Work task: For each line of the data that includes the word "teapot", copy the line.

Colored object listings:
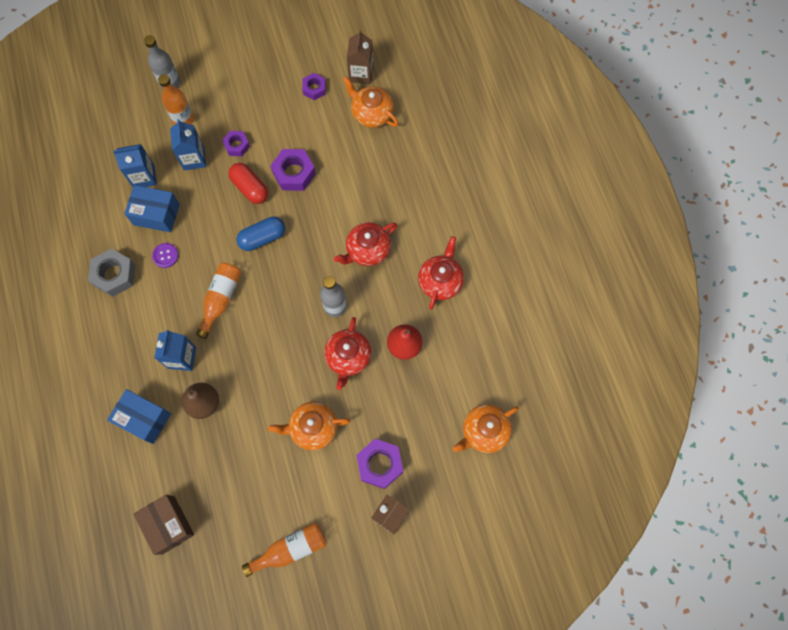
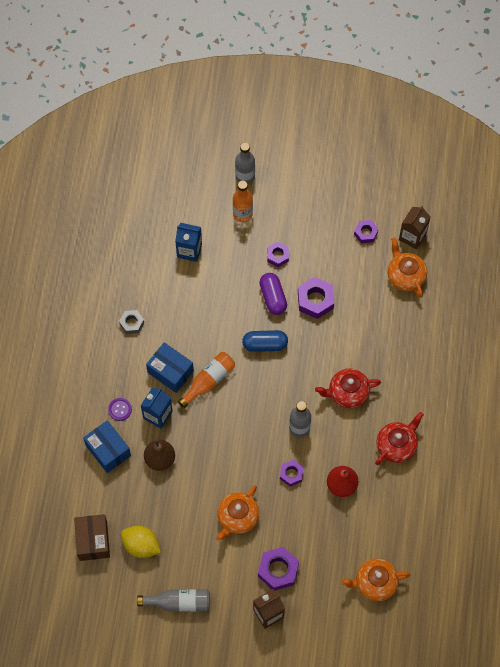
camera: 25 degrees right, 5 degrees down
(114, 275) = (132, 323): grey nut -> grey nut, size x0.61
(156, 214) = (186, 287): blue box -> blue box (170, 372)
(165, 255) = (179, 325): purple button -> purple button (120, 409)
(194, 159) = (237, 252): blue carton -> none
(223, 505) = (141, 545): none -> yellow lemon
(250, 188) = (273, 297): red capsule -> purple capsule
(290, 549) = (179, 602): orange bottle -> grey bottle
(313, 428) = (237, 517): orange teapot -> orange teapot turned 75 degrees counterclockwise
(348, 357) = (291, 474): red teapot -> purple nut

Response to this exercise:
(313, 428) = (237, 517): orange teapot -> orange teapot turned 75 degrees counterclockwise
(348, 357) = (291, 474): red teapot -> purple nut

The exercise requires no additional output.